(Exercise) Wherever the word "yellow" appears in a line of the records, copy that line.

(Provided data)
------
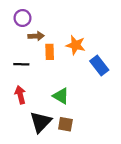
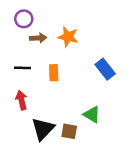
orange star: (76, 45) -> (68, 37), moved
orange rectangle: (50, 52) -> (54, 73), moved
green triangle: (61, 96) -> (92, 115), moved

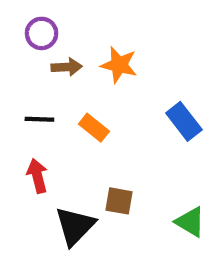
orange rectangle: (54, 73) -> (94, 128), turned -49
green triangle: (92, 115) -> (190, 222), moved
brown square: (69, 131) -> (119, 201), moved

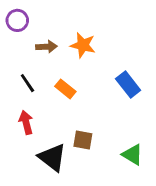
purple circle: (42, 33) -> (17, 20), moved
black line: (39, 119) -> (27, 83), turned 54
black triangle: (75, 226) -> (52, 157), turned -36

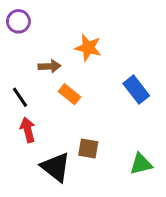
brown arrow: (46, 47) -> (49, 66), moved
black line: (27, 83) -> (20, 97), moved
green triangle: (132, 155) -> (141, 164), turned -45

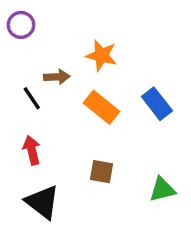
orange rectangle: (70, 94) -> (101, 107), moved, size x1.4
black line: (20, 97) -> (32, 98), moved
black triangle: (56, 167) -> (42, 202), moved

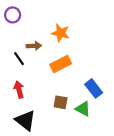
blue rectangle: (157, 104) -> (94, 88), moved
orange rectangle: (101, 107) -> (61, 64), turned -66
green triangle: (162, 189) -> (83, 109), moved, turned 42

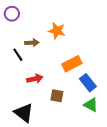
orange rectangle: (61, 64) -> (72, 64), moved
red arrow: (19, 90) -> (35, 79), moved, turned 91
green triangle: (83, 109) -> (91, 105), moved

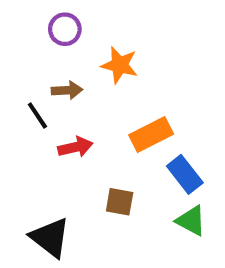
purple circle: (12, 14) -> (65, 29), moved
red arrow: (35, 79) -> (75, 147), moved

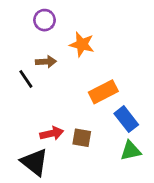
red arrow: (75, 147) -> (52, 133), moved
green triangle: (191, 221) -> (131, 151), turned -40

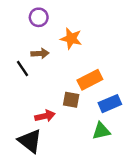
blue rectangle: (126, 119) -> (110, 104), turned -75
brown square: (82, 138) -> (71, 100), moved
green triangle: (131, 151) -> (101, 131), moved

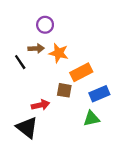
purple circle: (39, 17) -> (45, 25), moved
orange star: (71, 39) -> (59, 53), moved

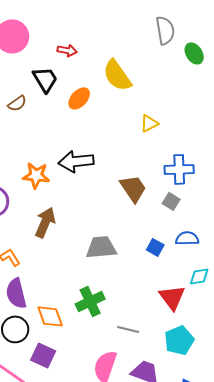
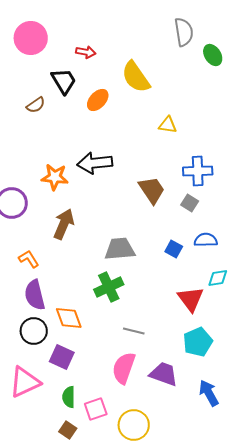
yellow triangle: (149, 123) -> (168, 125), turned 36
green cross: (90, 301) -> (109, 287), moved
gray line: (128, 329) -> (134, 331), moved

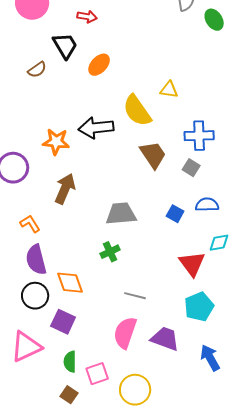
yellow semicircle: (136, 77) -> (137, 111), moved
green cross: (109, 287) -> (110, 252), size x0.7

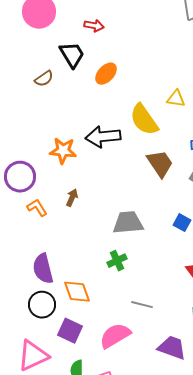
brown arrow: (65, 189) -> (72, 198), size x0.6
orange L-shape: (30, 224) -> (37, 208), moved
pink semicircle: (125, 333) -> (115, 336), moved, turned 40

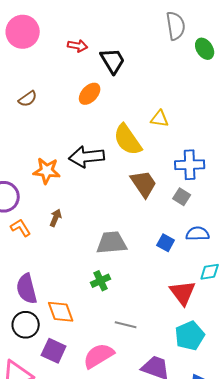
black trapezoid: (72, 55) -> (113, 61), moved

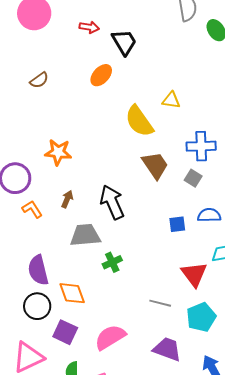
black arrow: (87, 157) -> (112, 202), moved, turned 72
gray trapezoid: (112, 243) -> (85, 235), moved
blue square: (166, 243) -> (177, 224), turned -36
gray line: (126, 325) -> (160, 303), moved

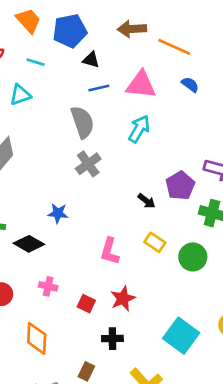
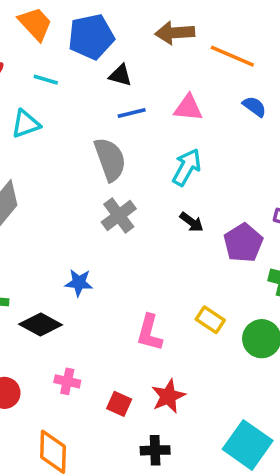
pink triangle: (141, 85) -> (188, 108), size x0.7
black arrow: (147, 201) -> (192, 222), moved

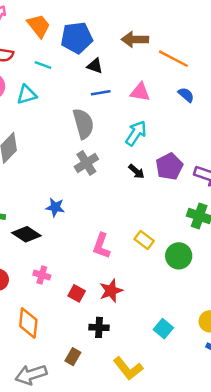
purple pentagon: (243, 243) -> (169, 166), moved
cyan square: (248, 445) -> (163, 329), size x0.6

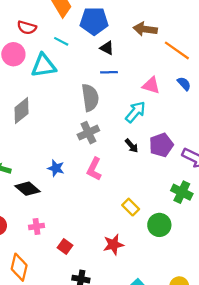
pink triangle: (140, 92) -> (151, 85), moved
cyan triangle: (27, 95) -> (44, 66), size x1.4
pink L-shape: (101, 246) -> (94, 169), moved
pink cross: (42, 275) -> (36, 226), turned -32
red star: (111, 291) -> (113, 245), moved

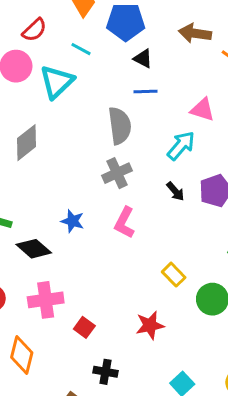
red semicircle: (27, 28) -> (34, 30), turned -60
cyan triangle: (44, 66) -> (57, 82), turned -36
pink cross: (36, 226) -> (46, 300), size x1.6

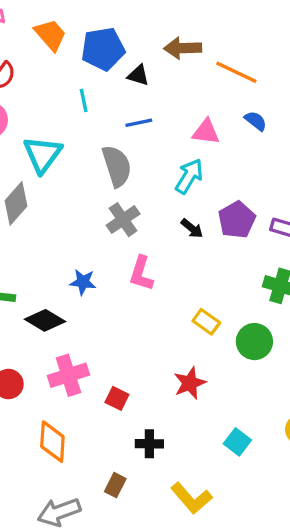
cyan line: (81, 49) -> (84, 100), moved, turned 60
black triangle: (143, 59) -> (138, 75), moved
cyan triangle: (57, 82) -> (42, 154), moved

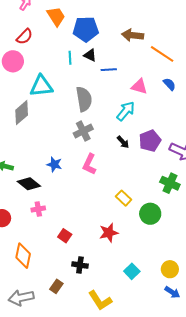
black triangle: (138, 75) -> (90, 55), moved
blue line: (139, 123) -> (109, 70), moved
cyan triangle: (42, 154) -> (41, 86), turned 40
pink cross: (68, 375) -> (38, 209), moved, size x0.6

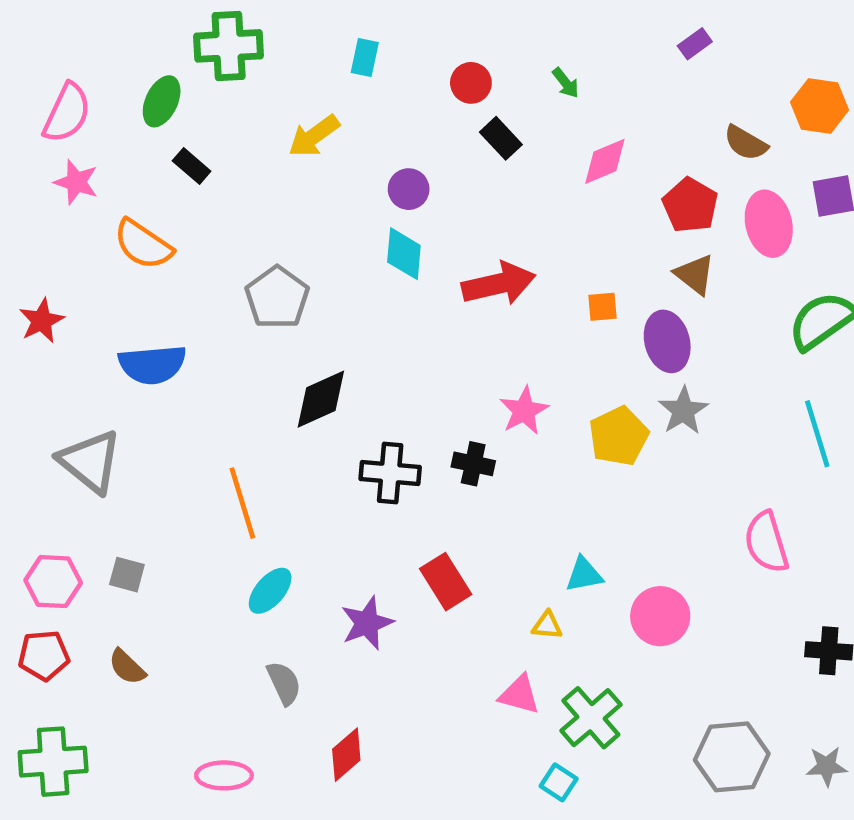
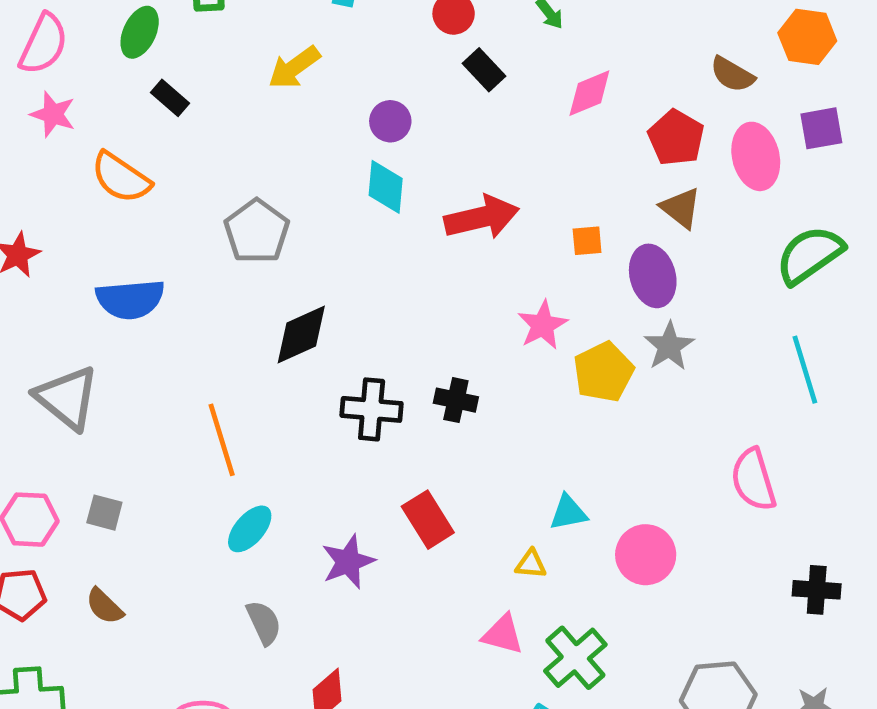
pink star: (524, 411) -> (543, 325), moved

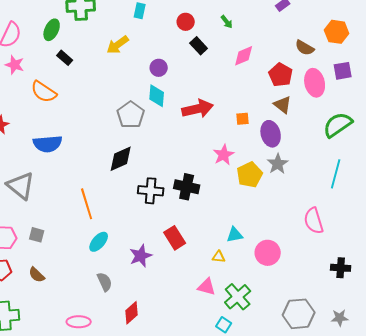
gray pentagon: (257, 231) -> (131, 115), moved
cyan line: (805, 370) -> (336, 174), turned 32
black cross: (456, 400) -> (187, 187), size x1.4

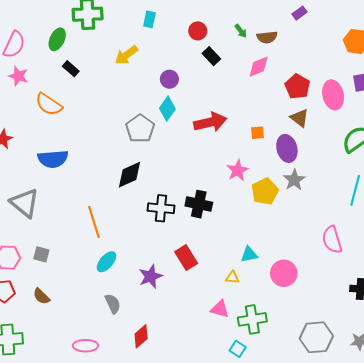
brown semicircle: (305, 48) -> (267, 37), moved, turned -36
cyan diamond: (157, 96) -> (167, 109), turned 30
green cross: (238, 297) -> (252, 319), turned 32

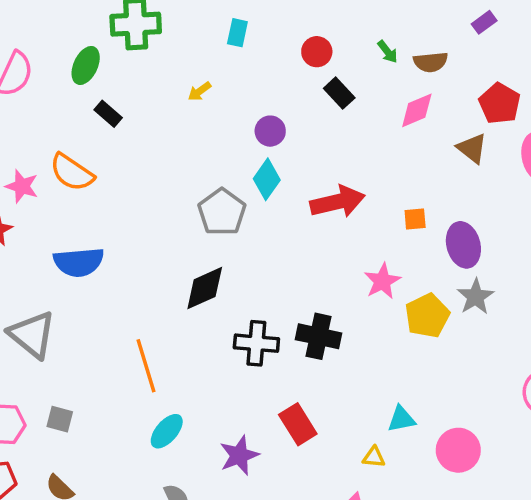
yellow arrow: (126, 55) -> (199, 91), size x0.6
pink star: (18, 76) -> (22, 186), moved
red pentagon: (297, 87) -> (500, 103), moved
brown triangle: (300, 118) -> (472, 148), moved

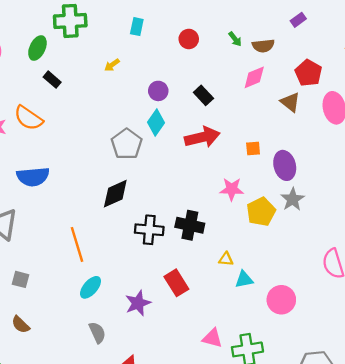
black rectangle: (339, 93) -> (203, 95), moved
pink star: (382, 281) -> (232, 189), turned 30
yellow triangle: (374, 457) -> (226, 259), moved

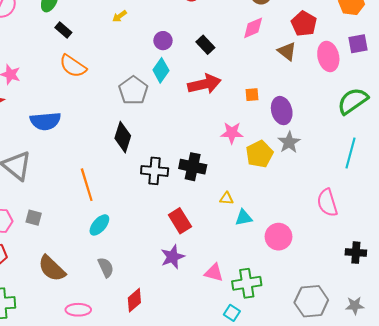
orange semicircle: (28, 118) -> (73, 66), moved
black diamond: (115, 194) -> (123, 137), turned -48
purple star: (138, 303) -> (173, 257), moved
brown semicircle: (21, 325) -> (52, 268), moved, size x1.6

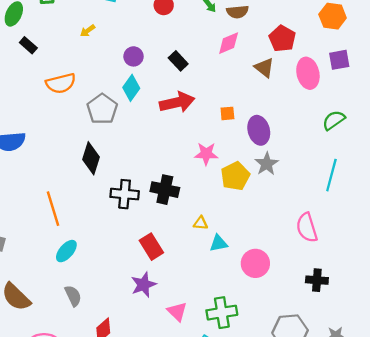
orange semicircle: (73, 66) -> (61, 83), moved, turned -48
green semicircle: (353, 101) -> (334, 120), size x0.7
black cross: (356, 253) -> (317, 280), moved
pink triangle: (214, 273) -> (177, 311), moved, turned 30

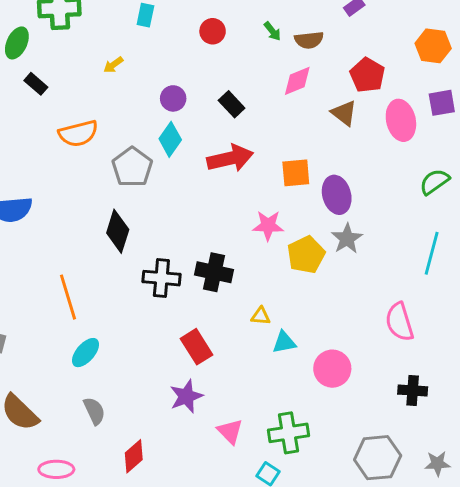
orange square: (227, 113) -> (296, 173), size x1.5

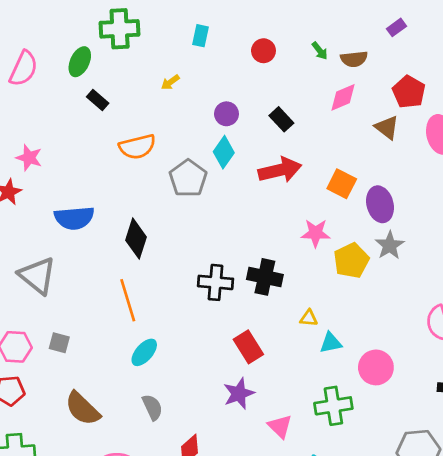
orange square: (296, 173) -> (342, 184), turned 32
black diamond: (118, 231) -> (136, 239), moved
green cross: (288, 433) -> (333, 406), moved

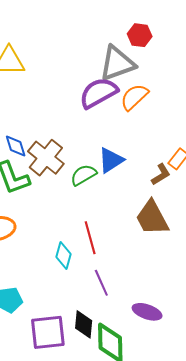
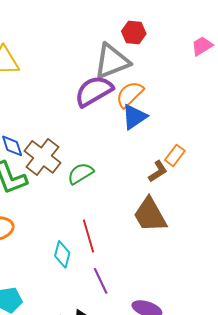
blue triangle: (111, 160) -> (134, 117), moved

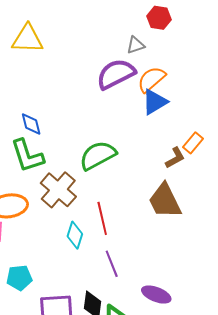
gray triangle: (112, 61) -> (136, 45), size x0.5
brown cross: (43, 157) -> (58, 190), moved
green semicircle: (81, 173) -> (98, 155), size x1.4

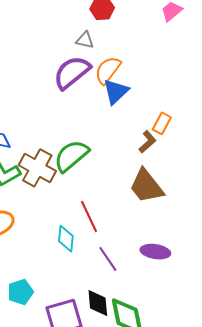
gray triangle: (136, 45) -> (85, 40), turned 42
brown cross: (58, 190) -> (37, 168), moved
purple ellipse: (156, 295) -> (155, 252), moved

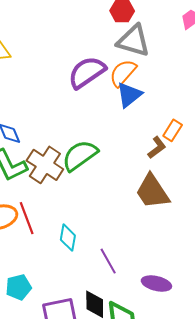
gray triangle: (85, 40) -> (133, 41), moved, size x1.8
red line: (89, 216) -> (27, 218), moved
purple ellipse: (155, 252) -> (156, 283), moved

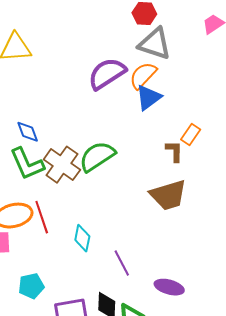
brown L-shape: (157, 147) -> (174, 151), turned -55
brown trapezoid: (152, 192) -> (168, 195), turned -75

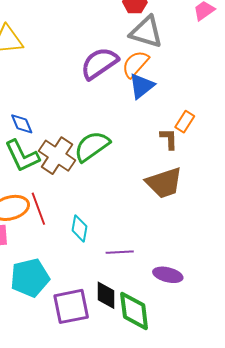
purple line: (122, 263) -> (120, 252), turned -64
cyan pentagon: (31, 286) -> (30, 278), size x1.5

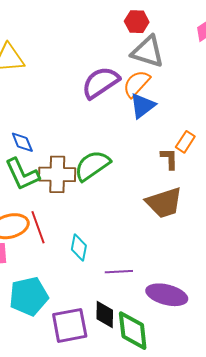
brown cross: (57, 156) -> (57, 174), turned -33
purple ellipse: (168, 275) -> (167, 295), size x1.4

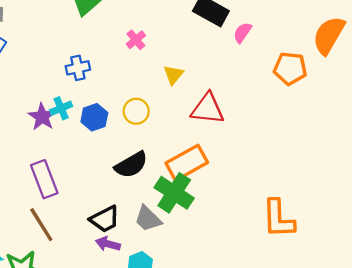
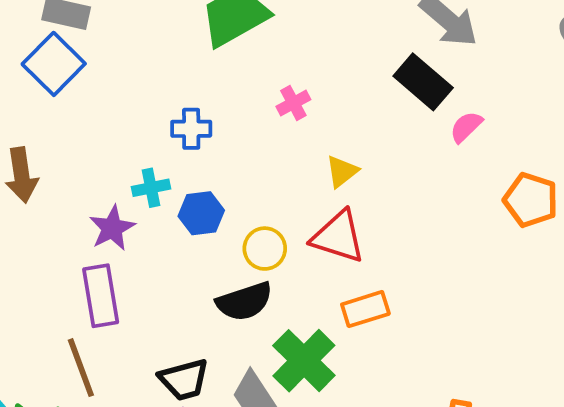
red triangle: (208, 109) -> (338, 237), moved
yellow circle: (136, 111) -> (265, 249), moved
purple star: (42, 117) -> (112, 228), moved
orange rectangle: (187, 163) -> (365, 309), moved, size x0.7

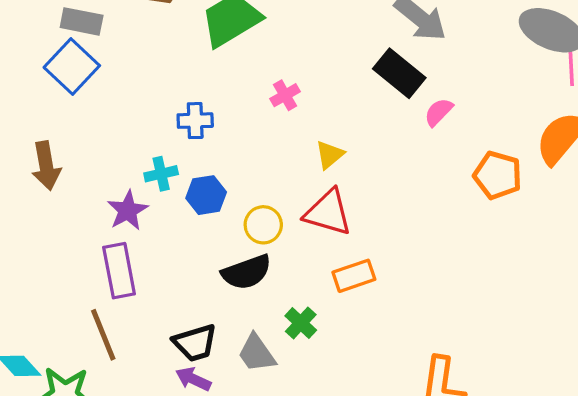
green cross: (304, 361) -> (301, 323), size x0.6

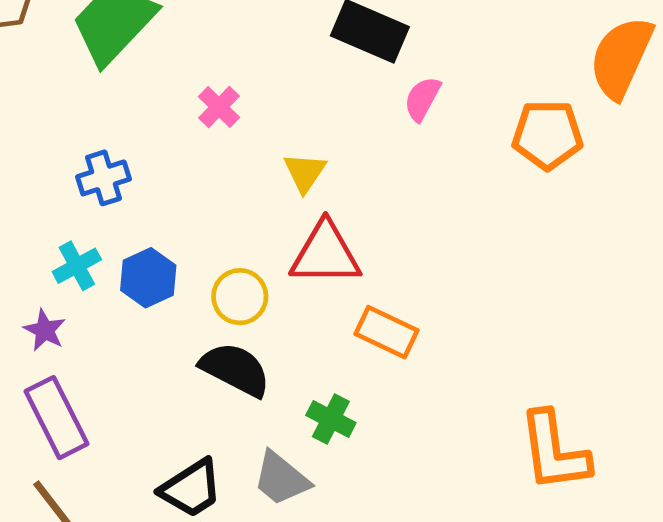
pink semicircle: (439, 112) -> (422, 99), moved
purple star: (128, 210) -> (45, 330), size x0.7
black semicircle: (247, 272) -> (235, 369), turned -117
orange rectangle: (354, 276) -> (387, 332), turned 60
------
(Task solution)
yellow triangle: (149, 123) -> (168, 125), turned 36
yellow semicircle: (136, 77) -> (137, 111), moved
yellow arrow: (126, 55) -> (199, 91), size x0.6
yellow triangle: (374, 457) -> (226, 259), moved
yellow circle: (136, 111) -> (265, 249), moved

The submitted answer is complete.